Record extracts Start Marker

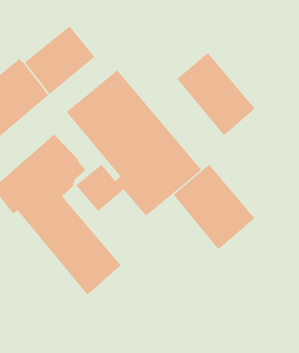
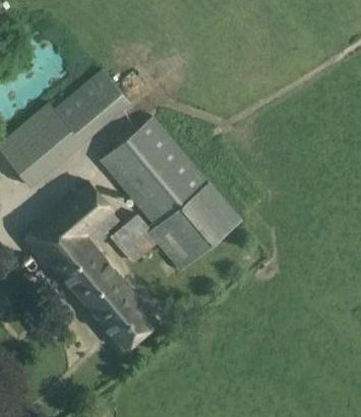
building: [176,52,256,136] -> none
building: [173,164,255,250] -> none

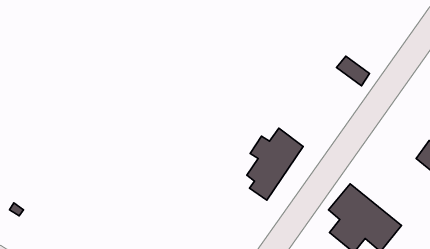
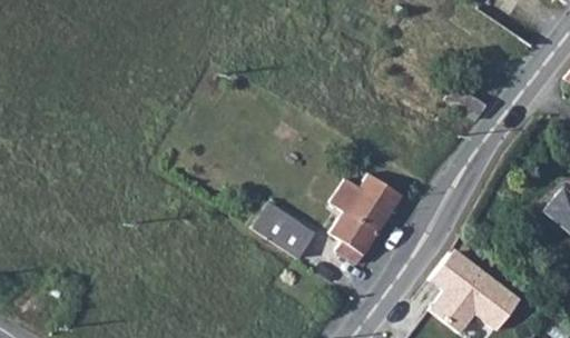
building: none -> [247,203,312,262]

Record extracts End Marker
Record extracts Start Marker

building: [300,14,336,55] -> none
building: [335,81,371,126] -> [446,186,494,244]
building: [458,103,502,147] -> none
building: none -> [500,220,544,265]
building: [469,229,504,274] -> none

Record extracts End Marker
Record extracts Start Marker

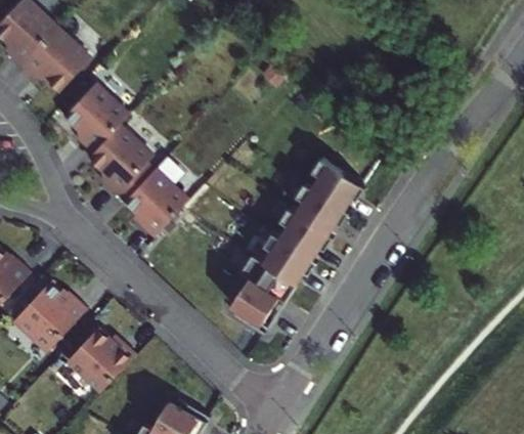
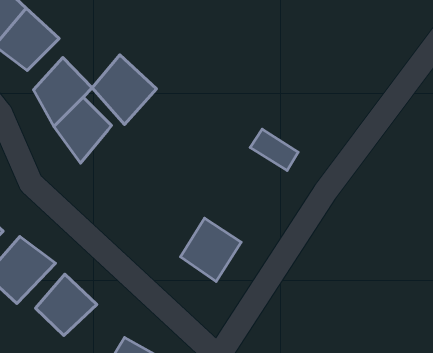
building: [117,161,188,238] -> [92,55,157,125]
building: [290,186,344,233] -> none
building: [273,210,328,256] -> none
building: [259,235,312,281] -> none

Record extracts End Marker

- [What the task requires] In the entries above, find every line holding the word "none" and copy it out.

- [Output for this task]
building: [176,52,256,136] -> none
building: [173,164,255,250] -> none
building: none -> [247,203,312,262]
building: [300,14,336,55] -> none
building: [458,103,502,147] -> none
building: none -> [500,220,544,265]
building: [469,229,504,274] -> none
building: [290,186,344,233] -> none
building: [273,210,328,256] -> none
building: [259,235,312,281] -> none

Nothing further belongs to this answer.